**Work request**
All of the listing must be given again exactly, except that the images are dropped.

START Supplied records

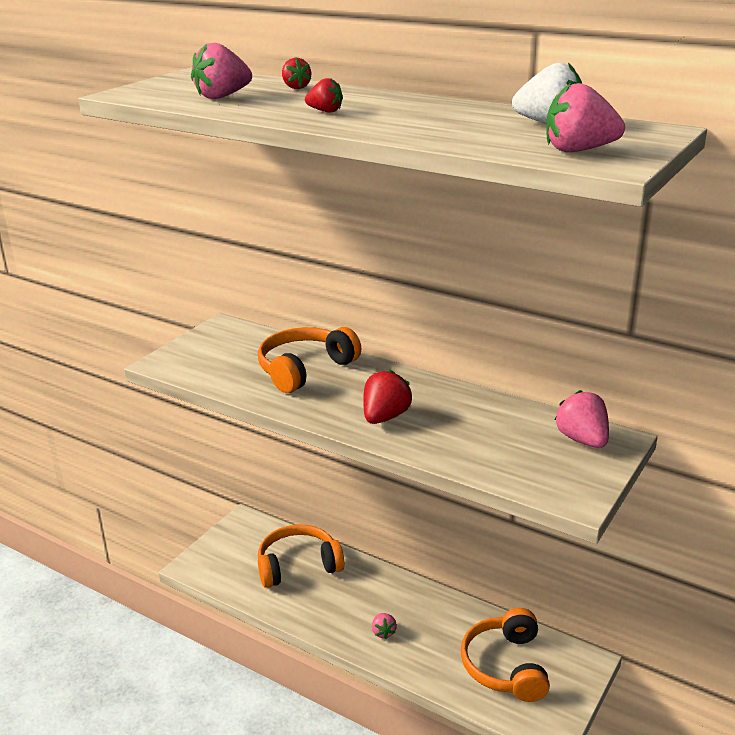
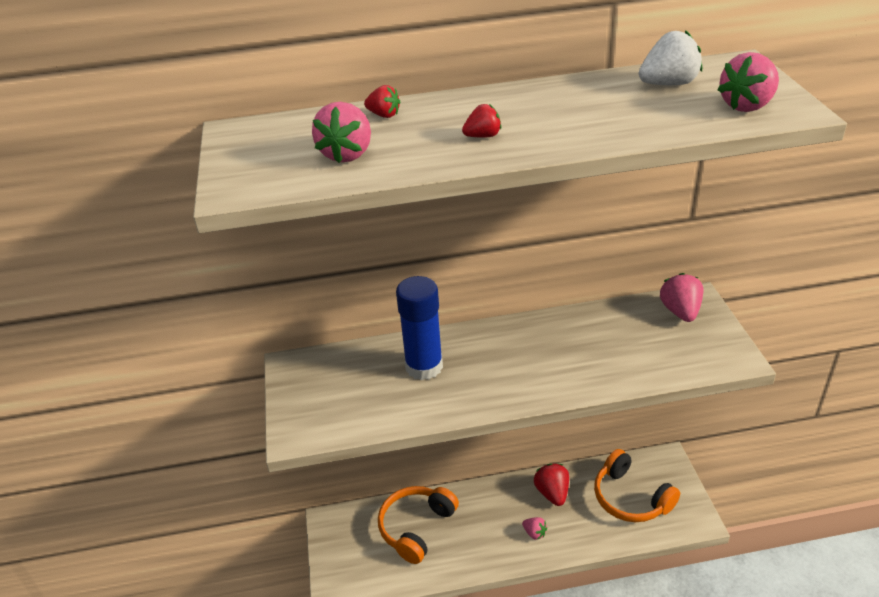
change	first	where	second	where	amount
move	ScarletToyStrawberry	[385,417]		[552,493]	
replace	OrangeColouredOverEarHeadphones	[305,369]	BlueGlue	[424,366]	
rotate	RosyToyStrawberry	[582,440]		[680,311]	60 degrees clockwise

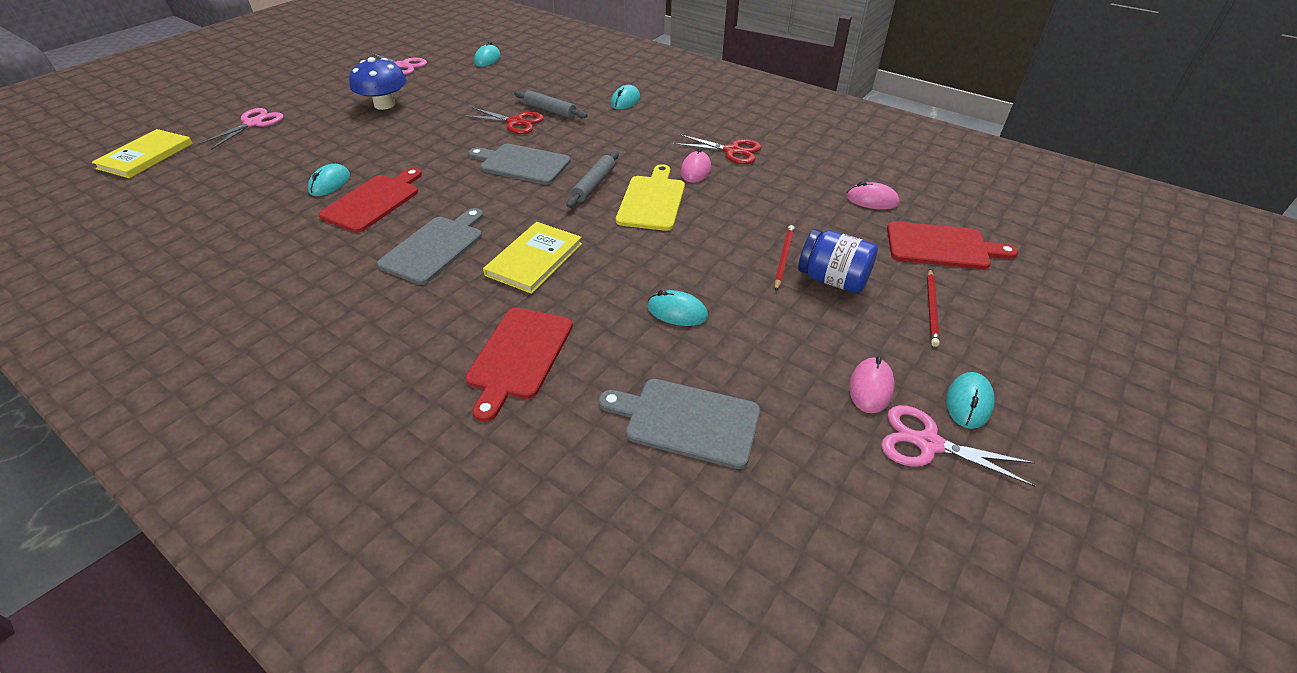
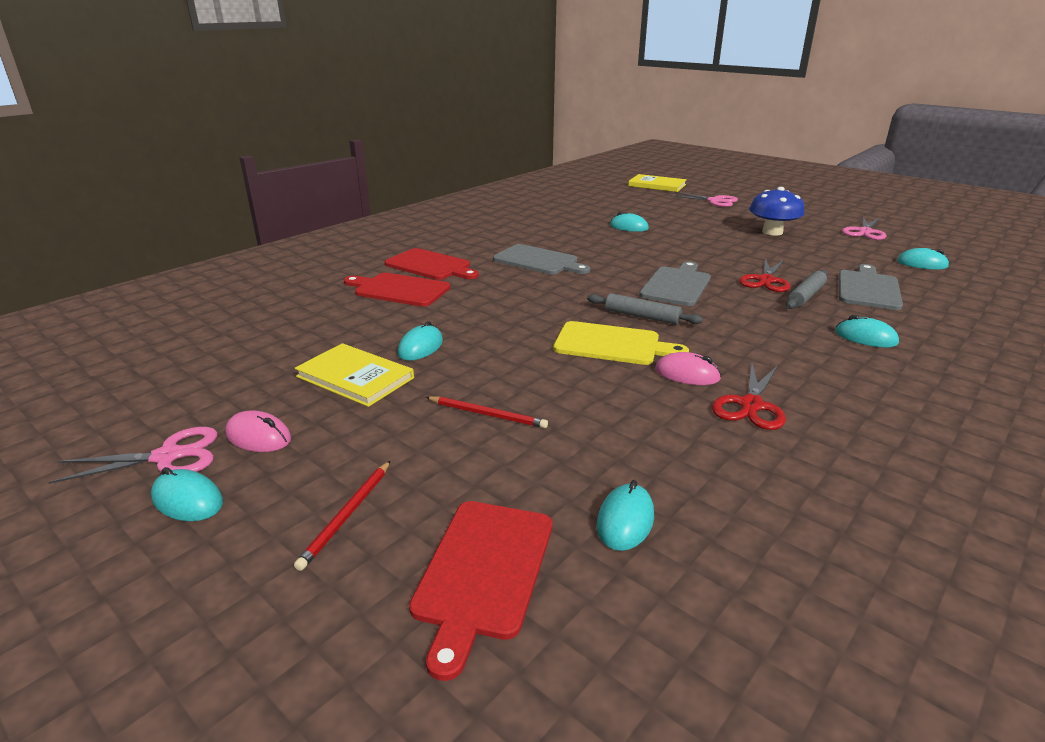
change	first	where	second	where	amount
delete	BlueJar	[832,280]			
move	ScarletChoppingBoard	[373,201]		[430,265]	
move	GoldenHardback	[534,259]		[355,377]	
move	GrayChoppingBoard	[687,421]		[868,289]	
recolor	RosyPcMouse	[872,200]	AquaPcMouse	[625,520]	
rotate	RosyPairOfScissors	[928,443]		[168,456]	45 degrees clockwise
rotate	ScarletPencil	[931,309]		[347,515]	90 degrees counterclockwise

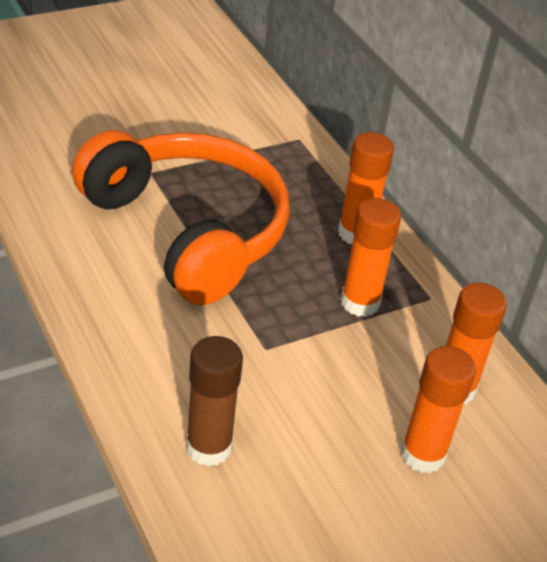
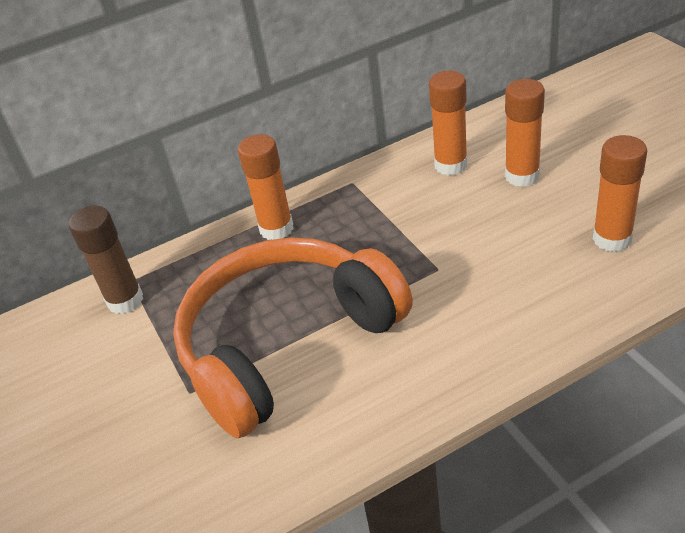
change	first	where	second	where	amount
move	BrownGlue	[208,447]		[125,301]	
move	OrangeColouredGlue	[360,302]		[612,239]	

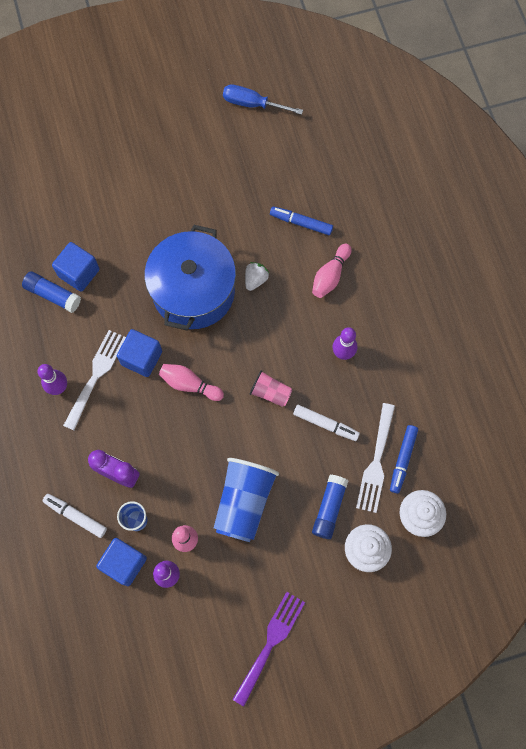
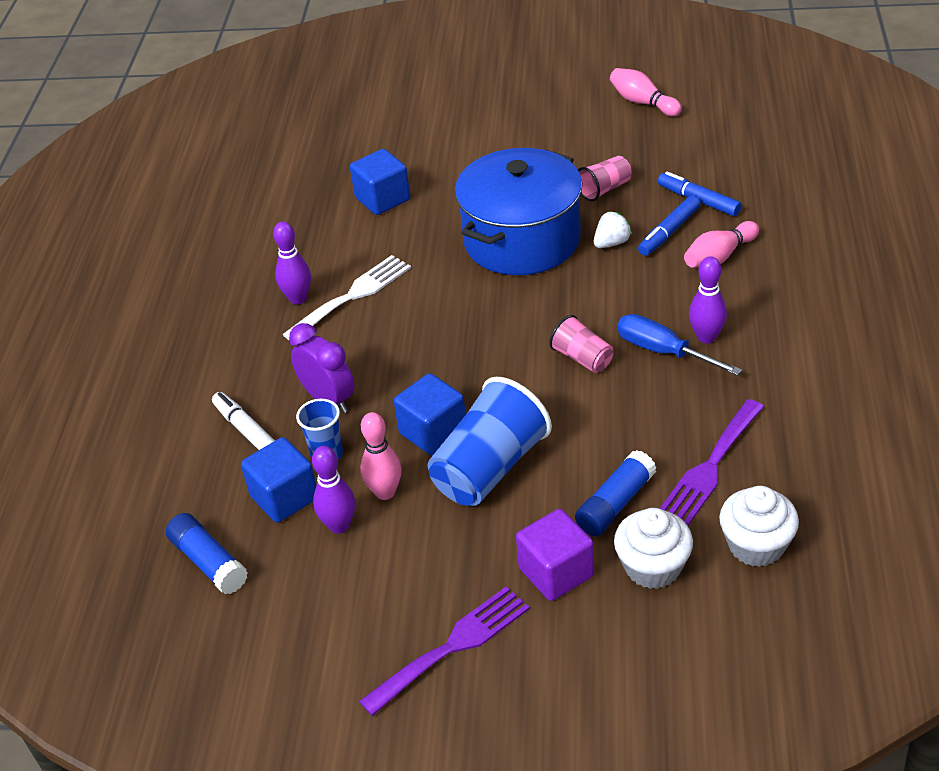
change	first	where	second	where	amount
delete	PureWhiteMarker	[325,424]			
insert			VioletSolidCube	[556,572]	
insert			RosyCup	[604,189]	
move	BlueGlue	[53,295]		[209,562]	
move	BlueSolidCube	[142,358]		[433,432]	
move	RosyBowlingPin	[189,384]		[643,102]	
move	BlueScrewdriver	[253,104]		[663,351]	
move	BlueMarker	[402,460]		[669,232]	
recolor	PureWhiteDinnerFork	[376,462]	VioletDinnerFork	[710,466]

END Supplied records

**Response**
change	first	where	second	where	amount
move	ScarletToyStrawberry	[385,417]		[552,493]	
replace	OrangeColouredOverEarHeadphones	[305,369]	BlueGlue	[424,366]	
rotate	RosyToyStrawberry	[582,440]		[680,311]	60 degrees clockwise

change	first	where	second	where	amount
delete	BlueJar	[832,280]			
move	ScarletChoppingBoard	[373,201]		[430,265]	
move	GoldenHardback	[534,259]		[355,377]	
move	GrayChoppingBoard	[687,421]		[868,289]	
recolor	RosyPcMouse	[872,200]	AquaPcMouse	[625,520]	
rotate	RosyPairOfScissors	[928,443]		[168,456]	45 degrees clockwise
rotate	ScarletPencil	[931,309]		[347,515]	90 degrees counterclockwise

change	first	where	second	where	amount
move	BrownGlue	[208,447]		[125,301]	
move	OrangeColouredGlue	[360,302]		[612,239]	

change	first	where	second	where	amount
delete	PureWhiteMarker	[325,424]			
insert			VioletSolidCube	[556,572]	
insert			RosyCup	[604,189]	
move	BlueGlue	[53,295]		[209,562]	
move	BlueSolidCube	[142,358]		[433,432]	
move	RosyBowlingPin	[189,384]		[643,102]	
move	BlueScrewdriver	[253,104]		[663,351]	
move	BlueMarker	[402,460]		[669,232]	
recolor	PureWhiteDinnerFork	[376,462]	VioletDinnerFork	[710,466]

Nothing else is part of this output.